Given data below:

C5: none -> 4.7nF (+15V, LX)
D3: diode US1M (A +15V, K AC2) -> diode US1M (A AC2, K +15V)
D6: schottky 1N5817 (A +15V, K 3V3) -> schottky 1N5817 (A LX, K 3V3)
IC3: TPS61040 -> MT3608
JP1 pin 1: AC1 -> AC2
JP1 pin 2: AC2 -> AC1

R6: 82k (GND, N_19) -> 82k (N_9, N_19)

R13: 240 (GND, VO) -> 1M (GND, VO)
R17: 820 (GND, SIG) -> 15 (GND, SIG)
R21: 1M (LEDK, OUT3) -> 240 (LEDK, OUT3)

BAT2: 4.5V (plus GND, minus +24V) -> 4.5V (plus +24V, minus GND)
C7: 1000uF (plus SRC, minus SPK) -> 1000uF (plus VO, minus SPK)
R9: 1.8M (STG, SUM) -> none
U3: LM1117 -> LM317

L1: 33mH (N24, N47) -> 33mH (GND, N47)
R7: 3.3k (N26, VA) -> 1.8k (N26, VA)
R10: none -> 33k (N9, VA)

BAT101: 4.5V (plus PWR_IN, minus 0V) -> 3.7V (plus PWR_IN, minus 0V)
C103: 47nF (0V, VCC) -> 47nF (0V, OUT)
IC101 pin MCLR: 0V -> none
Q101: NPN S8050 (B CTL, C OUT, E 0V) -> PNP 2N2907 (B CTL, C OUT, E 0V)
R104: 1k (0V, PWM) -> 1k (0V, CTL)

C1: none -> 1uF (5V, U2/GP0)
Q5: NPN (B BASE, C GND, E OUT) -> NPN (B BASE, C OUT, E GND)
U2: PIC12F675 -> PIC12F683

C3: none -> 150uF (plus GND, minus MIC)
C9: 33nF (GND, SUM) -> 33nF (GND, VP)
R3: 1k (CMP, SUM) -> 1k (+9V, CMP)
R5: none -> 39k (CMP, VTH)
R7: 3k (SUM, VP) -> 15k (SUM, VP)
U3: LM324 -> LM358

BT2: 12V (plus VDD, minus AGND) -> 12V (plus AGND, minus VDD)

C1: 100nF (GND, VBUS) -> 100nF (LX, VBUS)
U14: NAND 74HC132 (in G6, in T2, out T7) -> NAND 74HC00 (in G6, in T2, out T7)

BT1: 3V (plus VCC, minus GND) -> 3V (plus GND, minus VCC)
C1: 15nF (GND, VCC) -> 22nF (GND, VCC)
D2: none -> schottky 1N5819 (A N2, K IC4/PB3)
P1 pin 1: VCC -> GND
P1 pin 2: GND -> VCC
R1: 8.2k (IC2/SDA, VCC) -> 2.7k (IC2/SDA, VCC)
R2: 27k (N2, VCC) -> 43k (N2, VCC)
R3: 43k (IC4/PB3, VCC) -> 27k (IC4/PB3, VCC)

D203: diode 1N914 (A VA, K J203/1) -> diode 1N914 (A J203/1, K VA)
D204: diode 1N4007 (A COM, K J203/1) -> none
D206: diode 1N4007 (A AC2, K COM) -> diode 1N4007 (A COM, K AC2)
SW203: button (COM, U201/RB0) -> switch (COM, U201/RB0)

End of Given data.

> **Task objective**:
Write all the entries again precisely as they were given.

> **Task answer**:
C5: none -> 4.7nF (+15V, LX)
D3: diode US1M (A +15V, K AC2) -> diode US1M (A AC2, K +15V)
D6: schottky 1N5817 (A +15V, K 3V3) -> schottky 1N5817 (A LX, K 3V3)
IC3: TPS61040 -> MT3608
JP1 pin 1: AC1 -> AC2
JP1 pin 2: AC2 -> AC1

R6: 82k (GND, N_19) -> 82k (N_9, N_19)

R13: 240 (GND, VO) -> 1M (GND, VO)
R17: 820 (GND, SIG) -> 15 (GND, SIG)
R21: 1M (LEDK, OUT3) -> 240 (LEDK, OUT3)

BAT2: 4.5V (plus GND, minus +24V) -> 4.5V (plus +24V, minus GND)
C7: 1000uF (plus SRC, minus SPK) -> 1000uF (plus VO, minus SPK)
R9: 1.8M (STG, SUM) -> none
U3: LM1117 -> LM317

L1: 33mH (N24, N47) -> 33mH (GND, N47)
R7: 3.3k (N26, VA) -> 1.8k (N26, VA)
R10: none -> 33k (N9, VA)

BAT101: 4.5V (plus PWR_IN, minus 0V) -> 3.7V (plus PWR_IN, minus 0V)
C103: 47nF (0V, VCC) -> 47nF (0V, OUT)
IC101 pin MCLR: 0V -> none
Q101: NPN S8050 (B CTL, C OUT, E 0V) -> PNP 2N2907 (B CTL, C OUT, E 0V)
R104: 1k (0V, PWM) -> 1k (0V, CTL)

C1: none -> 1uF (5V, U2/GP0)
Q5: NPN (B BASE, C GND, E OUT) -> NPN (B BASE, C OUT, E GND)
U2: PIC12F675 -> PIC12F683

C3: none -> 150uF (plus GND, minus MIC)
C9: 33nF (GND, SUM) -> 33nF (GND, VP)
R3: 1k (CMP, SUM) -> 1k (+9V, CMP)
R5: none -> 39k (CMP, VTH)
R7: 3k (SUM, VP) -> 15k (SUM, VP)
U3: LM324 -> LM358

BT2: 12V (plus VDD, minus AGND) -> 12V (plus AGND, minus VDD)

C1: 100nF (GND, VBUS) -> 100nF (LX, VBUS)
U14: NAND 74HC132 (in G6, in T2, out T7) -> NAND 74HC00 (in G6, in T2, out T7)

BT1: 3V (plus VCC, minus GND) -> 3V (plus GND, minus VCC)
C1: 15nF (GND, VCC) -> 22nF (GND, VCC)
D2: none -> schottky 1N5819 (A N2, K IC4/PB3)
P1 pin 1: VCC -> GND
P1 pin 2: GND -> VCC
R1: 8.2k (IC2/SDA, VCC) -> 2.7k (IC2/SDA, VCC)
R2: 27k (N2, VCC) -> 43k (N2, VCC)
R3: 43k (IC4/PB3, VCC) -> 27k (IC4/PB3, VCC)

D203: diode 1N914 (A VA, K J203/1) -> diode 1N914 (A J203/1, K VA)
D204: diode 1N4007 (A COM, K J203/1) -> none
D206: diode 1N4007 (A AC2, K COM) -> diode 1N4007 (A COM, K AC2)
SW203: button (COM, U201/RB0) -> switch (COM, U201/RB0)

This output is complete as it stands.